◆ **Saved entries**:
____

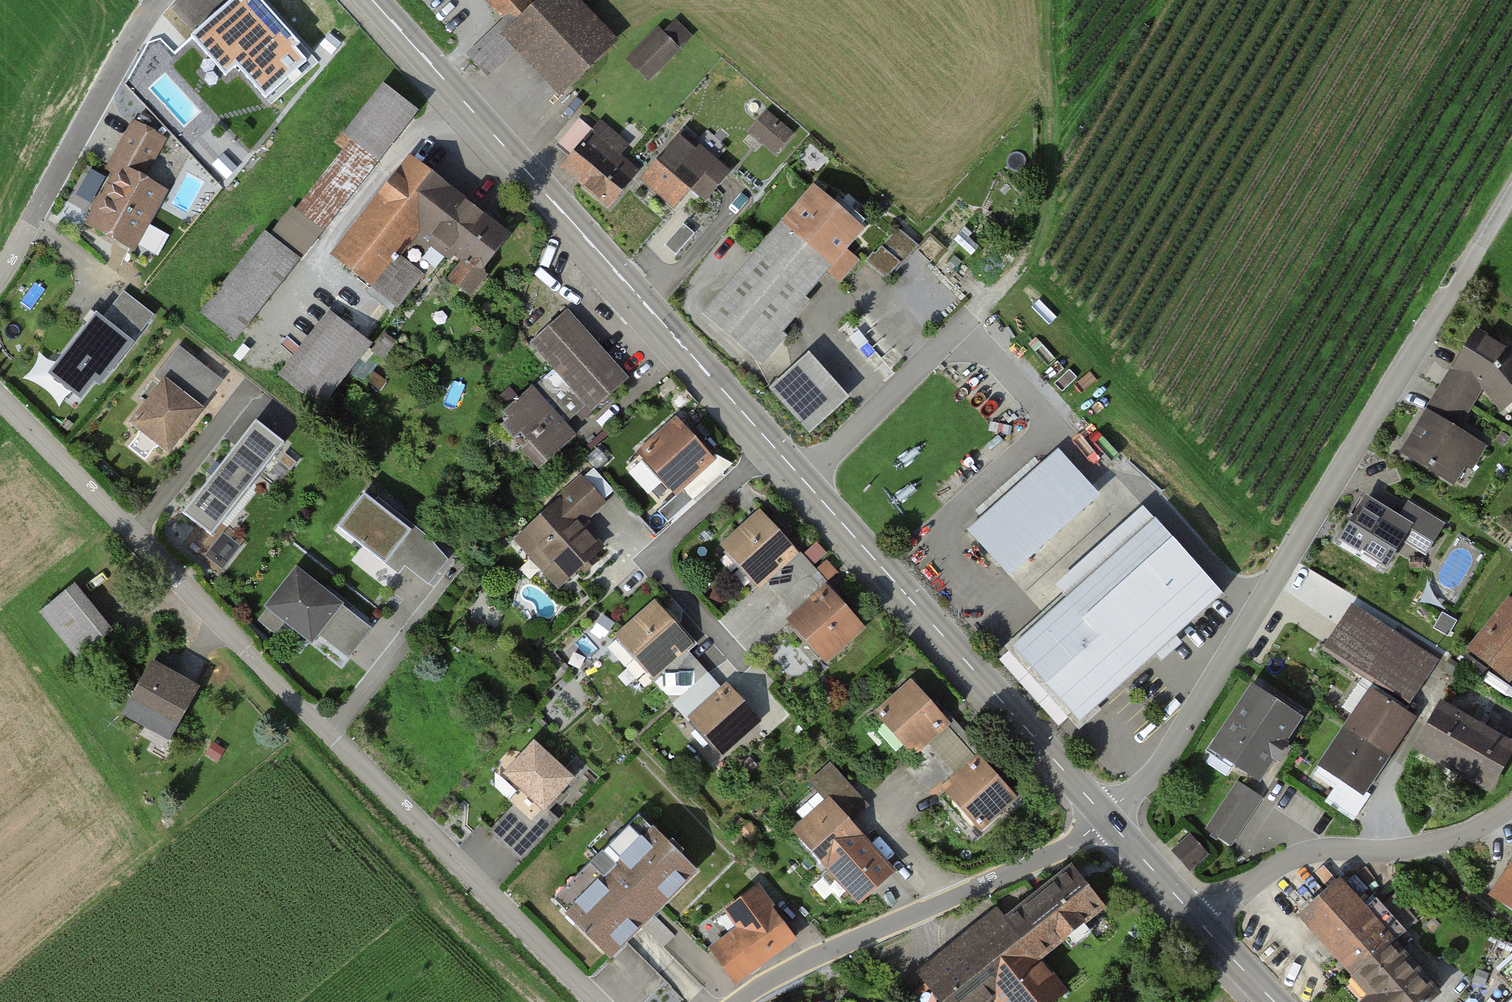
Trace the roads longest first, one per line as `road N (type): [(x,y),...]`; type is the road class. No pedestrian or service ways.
road 1 (residential): [(0,398),(597,1001)]
road 2 (residential): [(1105,817),(1170,749),(1511,188)]
road 3 (tertiary): [(773,445),(373,0)]
road 4 (tertiary): [(1105,817),(773,445)]
road 5 (residential): [(740,1001),(807,961),(1065,846),(1105,817)]
road 6 (residential): [(1511,807),(1437,842),(1288,860),(1204,927)]
road 7 (residential): [(773,445),(671,537),(660,558),(667,580),(764,688)]
road 8 (residential): [(0,276),(157,0)]
road 9 (track): [(974,314),(1017,271),(1041,230),(1051,106)]
road 10 (tertiary): [(1204,927),(1105,817)]

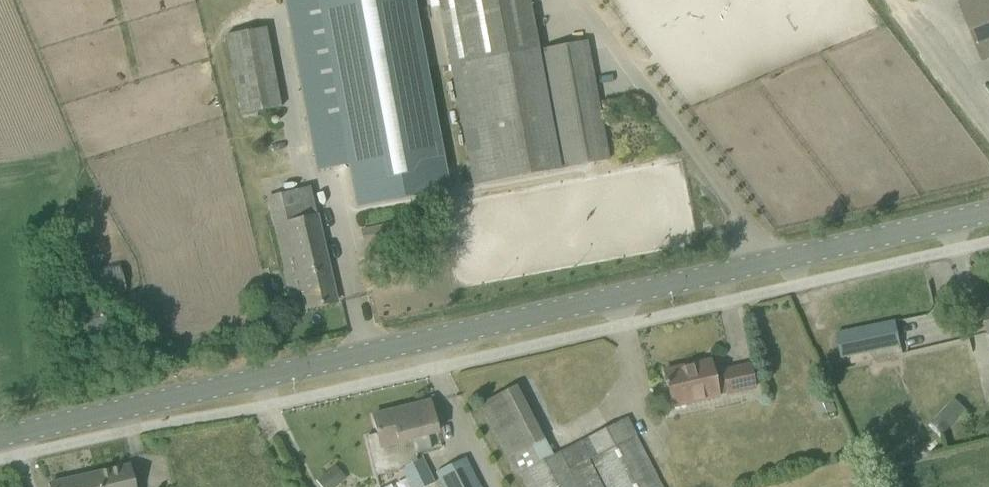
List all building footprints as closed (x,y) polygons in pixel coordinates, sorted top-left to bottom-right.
[(316,171),(347,165),(355,207),(449,190),(413,0),(284,0),(316,171)] [(608,160),(585,42),(537,51),(528,0),(438,0),(473,185),(608,160)] [(958,2),(983,62),(988,60),(988,0),(963,0),(958,2)] [(267,27),(228,33),(240,113),(279,107),(267,27)] [(306,309),(335,302),(329,273),(308,188),(280,195),(286,222),(275,225),(291,295),(302,292),(306,309)] [(392,238),(390,225),(362,230),(365,244),(392,238)] [(80,337),(107,330),(101,307),(74,314),(80,337)] [(841,355),(900,342),(896,323),(837,335),(841,355)] [(672,406),(754,388),(748,365),(721,371),(722,377),(713,379),(709,361),(664,372),(672,406)] [(506,456),(542,438),(515,386),(479,404),(506,456)] [(810,396),(819,419),(836,410),(827,388),(810,396)] [(944,435),(967,411),(954,397),(930,422),(944,435)] [(377,436),(366,438),(375,477),(401,470),(400,468),(416,460),(415,454),(430,450),(426,435),(437,433),(434,422),(429,403),(372,417),(377,436)] [(524,486),(659,486),(622,417),(516,472),(524,486)] [(416,460),(400,468),(401,470),(409,486),(429,486),(435,484),(421,457),(416,460)] [(465,458),(435,473),(442,486),(480,486),(465,458)] [(578,482),(595,474),(587,458),(570,467),(578,482)] [(335,466),(316,482),(320,486),(331,486),(344,477),(335,466)] [(48,484),(49,486),(133,486),(128,467),(48,484)]
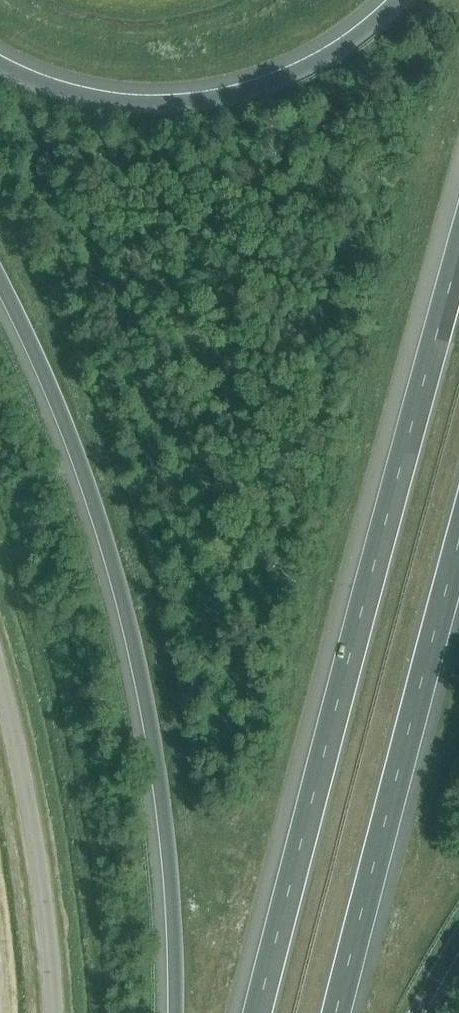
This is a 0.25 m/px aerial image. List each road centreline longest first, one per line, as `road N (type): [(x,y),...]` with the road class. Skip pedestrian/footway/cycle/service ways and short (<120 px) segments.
road 1 (motorway): [(458,255),(257,1012)]
road 2 (motorway): [(0,283),(88,489),(146,707),(166,845),(173,1012)]
road 3 (motorway): [(335,1012),(458,537)]
road 4 (motorway): [(403,0),(300,72),(199,104),(63,94),(0,66)]
road 5 (unclassified): [(54,1012),(36,854),(0,685)]

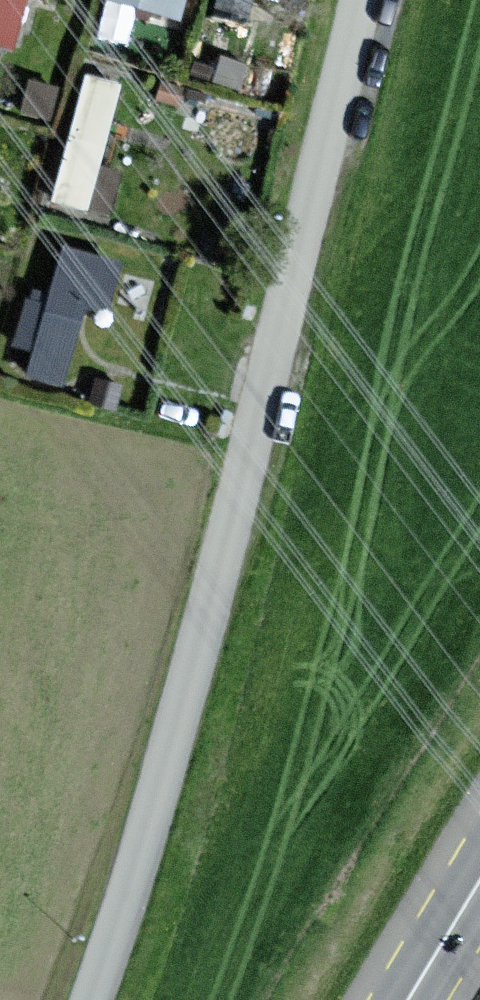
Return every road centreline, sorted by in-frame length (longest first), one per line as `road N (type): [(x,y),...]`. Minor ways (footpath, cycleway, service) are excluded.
road 1 (residential): [(93,999),(187,691),(363,0)]
road 2 (primary): [(409,999),(479,883)]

____

Restate each record from above word for word, excluding any picture it holds.

◆ **EXERCISE RESPONSE**:
Trace the roads longest first, one per line as `road N (type): [(x,y),...]`; type is the road class. No pedestrian or service ways.
road 1 (residential): [(0,398),(597,1001)]
road 2 (residential): [(1105,817),(1170,749),(1511,188)]
road 3 (tertiary): [(773,445),(373,0)]
road 4 (tertiary): [(1105,817),(773,445)]
road 5 (residential): [(740,1001),(807,961),(1065,846),(1105,817)]
road 6 (residential): [(1511,807),(1437,842),(1288,860),(1204,927)]
road 7 (residential): [(773,445),(671,537),(660,558),(667,580),(764,688)]
road 8 (residential): [(0,276),(157,0)]
road 9 (track): [(974,314),(1017,271),(1041,230),(1051,106)]
road 10 (tertiary): [(1204,927),(1105,817)]

List all building footprints as closed (x,y) polygons in pixel coordinates, sorted top-left to bottom-right.
[(316,171),(347,165),(355,207),(449,190),(413,0),(284,0),(316,171)] [(608,160),(585,42),(537,51),(528,0),(438,0),(473,185),(608,160)] [(958,2),(983,62),(988,60),(988,0),(963,0),(958,2)] [(267,27),(228,33),(240,113),(279,107),(267,27)] [(306,309),(335,302),(329,273),(308,188),(280,195),(286,222),(275,225),(291,295),(302,292),(306,309)] [(392,238),(390,225),(362,230),(365,244),(392,238)] [(80,337),(107,330),(101,307),(74,314),(80,337)] [(841,355),(900,342),(896,323),(837,335),(841,355)] [(672,406),(754,388),(748,365),(721,371),(722,377),(713,379),(709,361),(664,372),(672,406)] [(506,456),(542,438),(515,386),(479,404),(506,456)] [(810,396),(819,419),(836,410),(827,388),(810,396)] [(944,435),(967,411),(954,397),(930,422),(944,435)] [(377,436),(366,438),(375,477),(401,470),(400,468),(416,460),(415,454),(430,450),(426,435),(437,433),(434,422),(429,403),(372,417),(377,436)] [(524,486),(659,486),(622,417),(516,472),(524,486)] [(416,460),(400,468),(401,470),(409,486),(429,486),(435,484),(421,457),(416,460)] [(465,458),(435,473),(442,486),(480,486),(465,458)] [(578,482),(595,474),(587,458),(570,467),(578,482)] [(335,466),(316,482),(320,486),(331,486),(344,477),(335,466)] [(48,484),(49,486),(133,486),(128,467),(48,484)]
This is a 0.25 m/px aerial image. List each road centreline longest first, one per line, as `road N (type): [(x,y),...]` with the road class. Skip pedestrian/footway/cycle/service ways and short (<120 px) segments.
road 1 (motorway): [(458,255),(257,1012)]
road 2 (motorway): [(0,283),(88,489),(146,707),(166,845),(173,1012)]
road 3 (motorway): [(335,1012),(458,537)]
road 4 (motorway): [(403,0),(300,72),(199,104),(63,94),(0,66)]
road 5 (unclassified): [(54,1012),(36,854),(0,685)]

Return every road centreline, sorted by in-frame length (longest first), one per line as `road N (type): [(x,y),...]`. Minor ways (footpath, cycleway, service) are excluded.
road 1 (residential): [(93,999),(187,691),(363,0)]
road 2 (primary): [(409,999),(479,883)]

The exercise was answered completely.